╔══

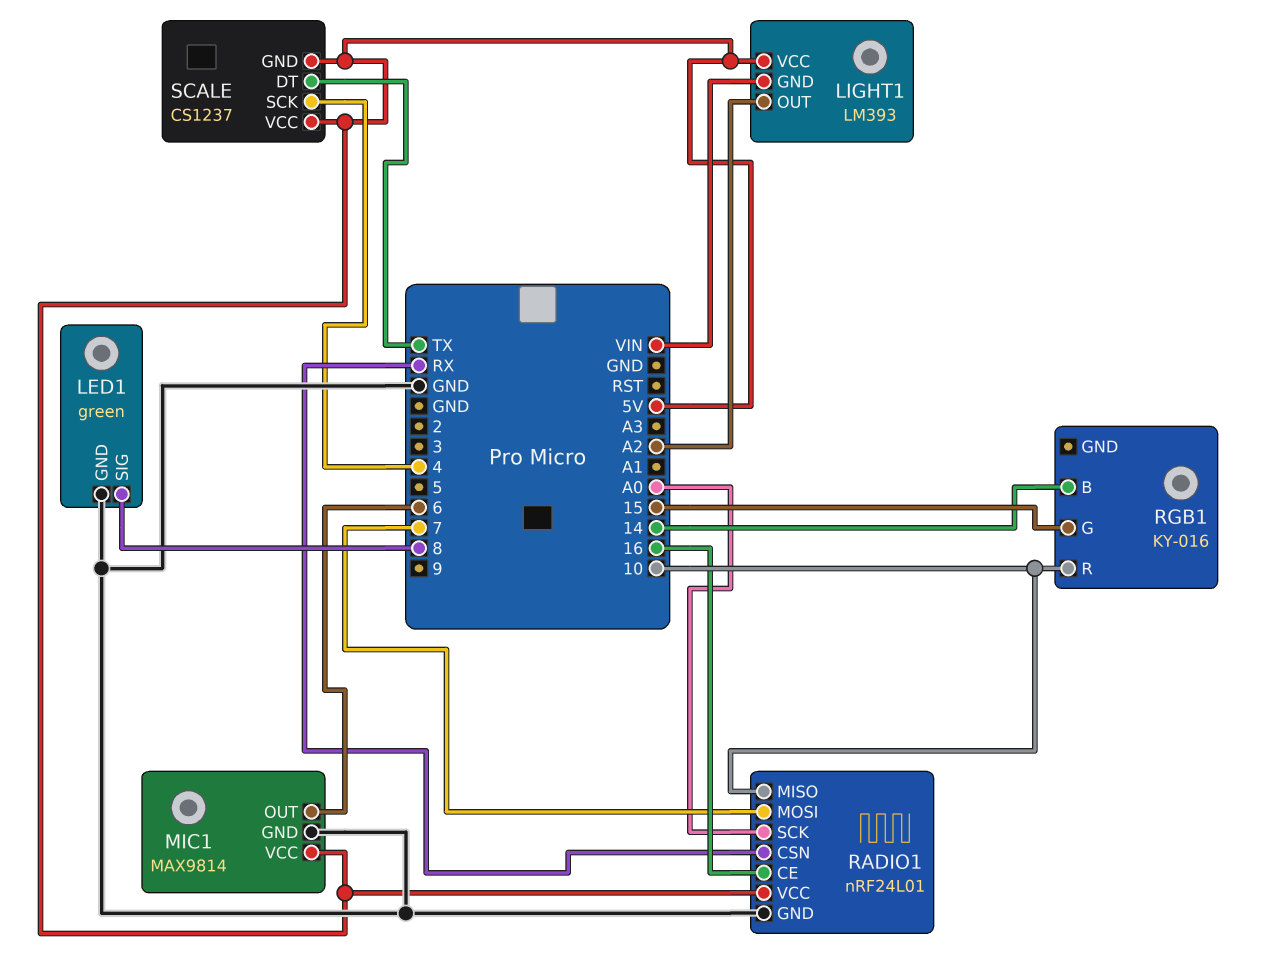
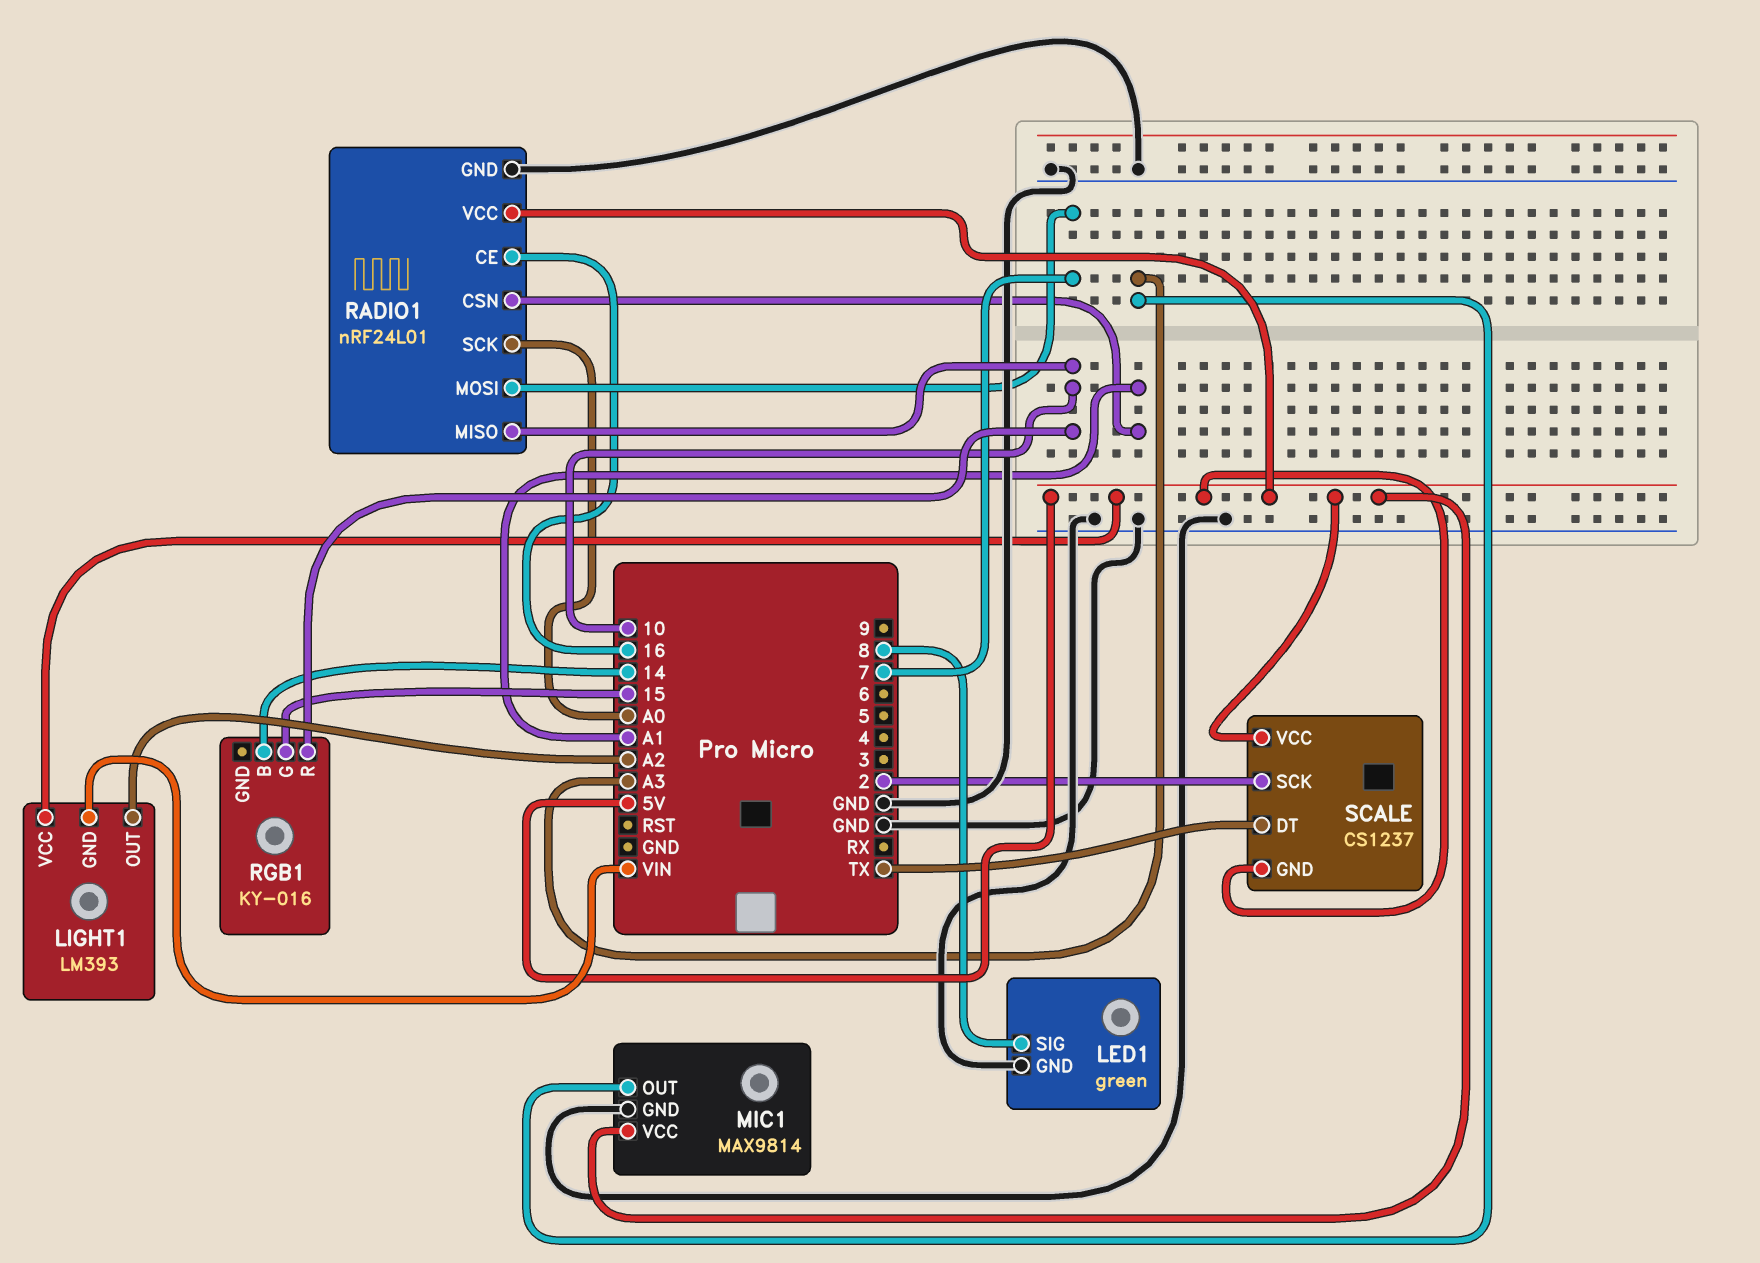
MIC1 pin OUT: 6 -> A3
RADIO1 pin CSN: RX -> A1
SCALE pin SCK: 4 -> 2

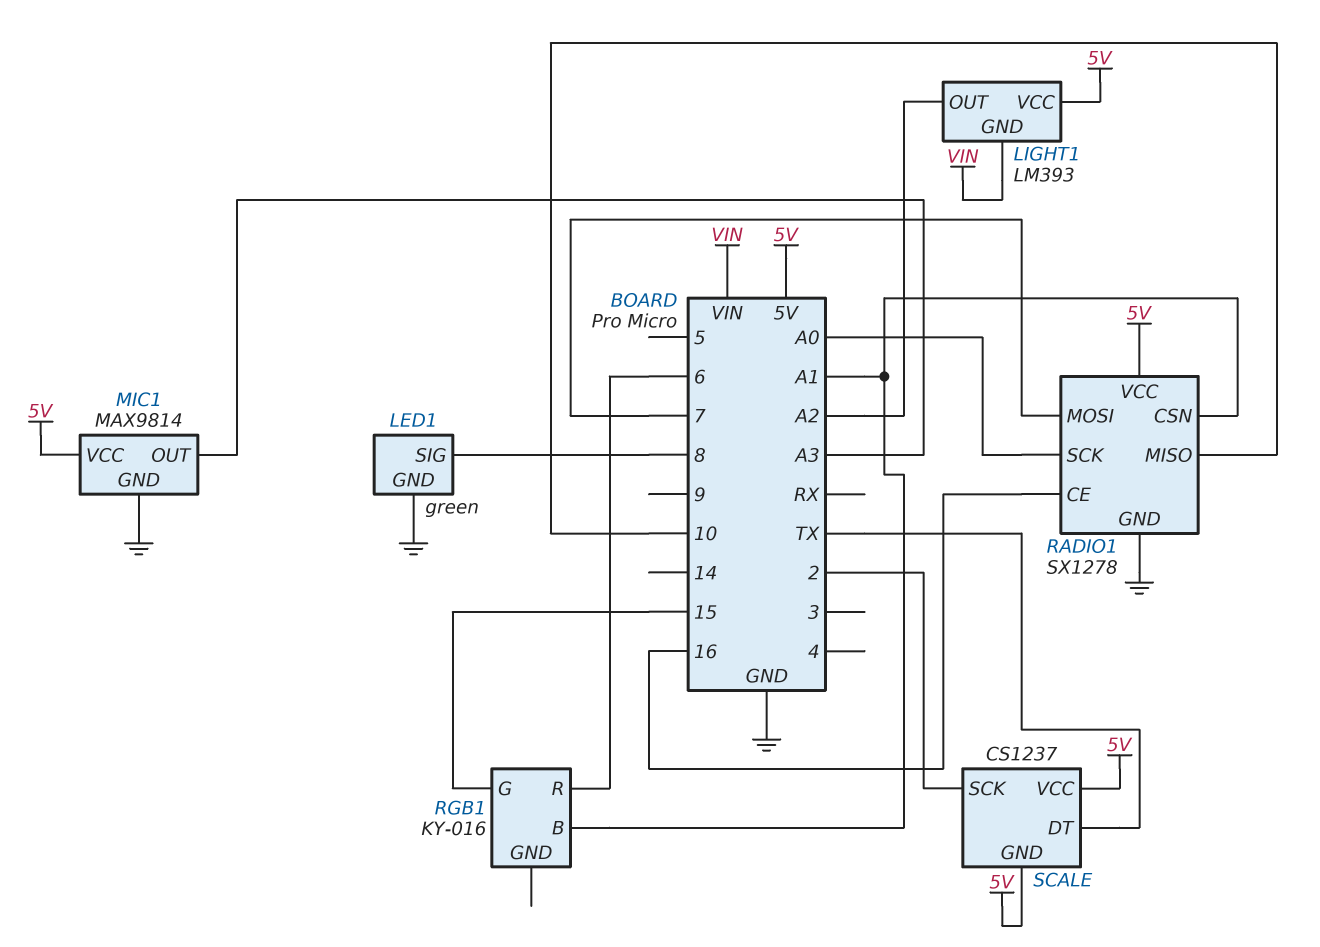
RADIO1: nRF24L01 -> SX1278
RGB1 pin B: 14 -> A1
RGB1 pin R: 10 -> 6

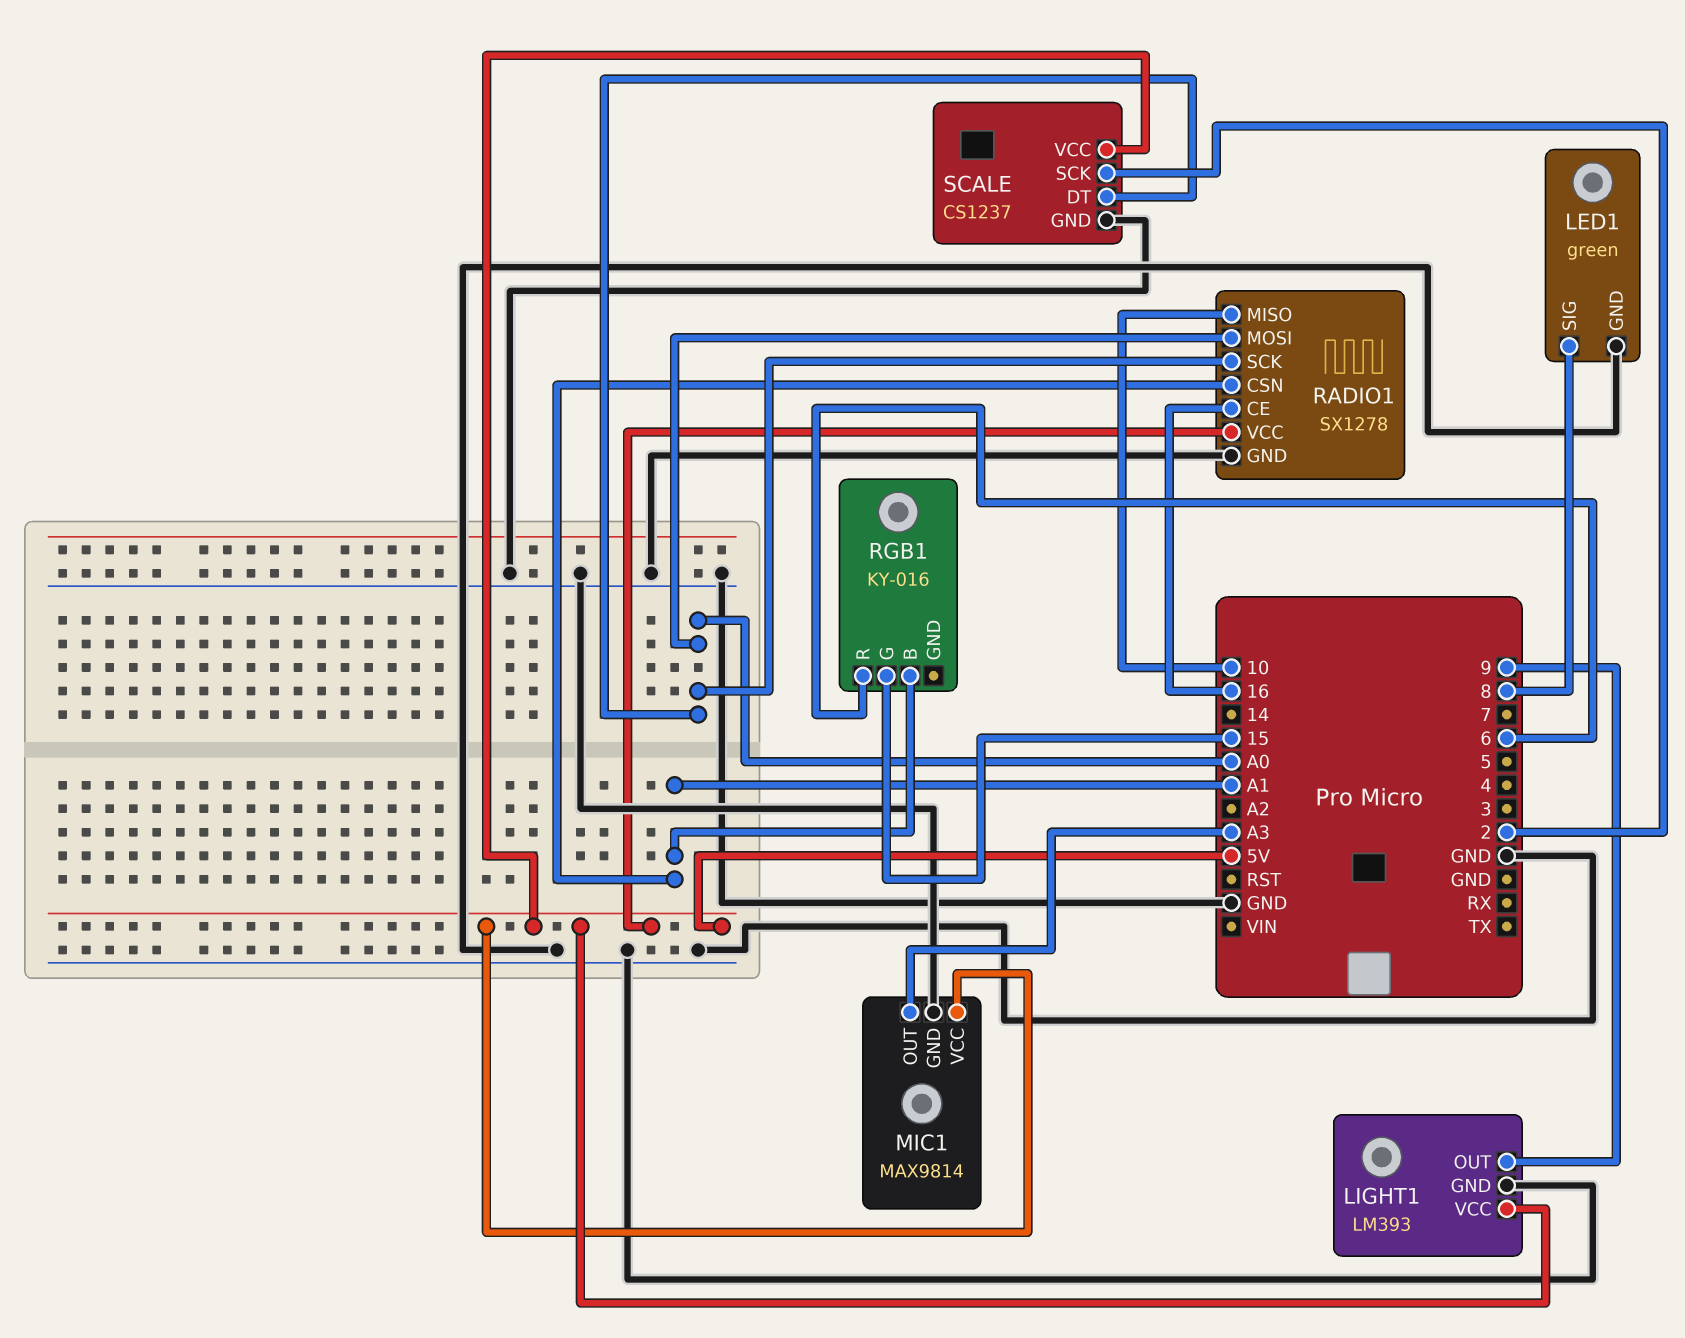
LIGHT1 pin GND: VIN -> GND
LIGHT1 pin OUT: A2 -> 9
RADIO1 pin MOSI: 7 -> A0
SCALE pin DT: TX -> A0
SCALE pin GND: 5V -> GND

╚══

--- Task to complete ---
Determine how many lines in the entries hold the string "SCALE". Write only the number.

--- Answer to this exercise ---
3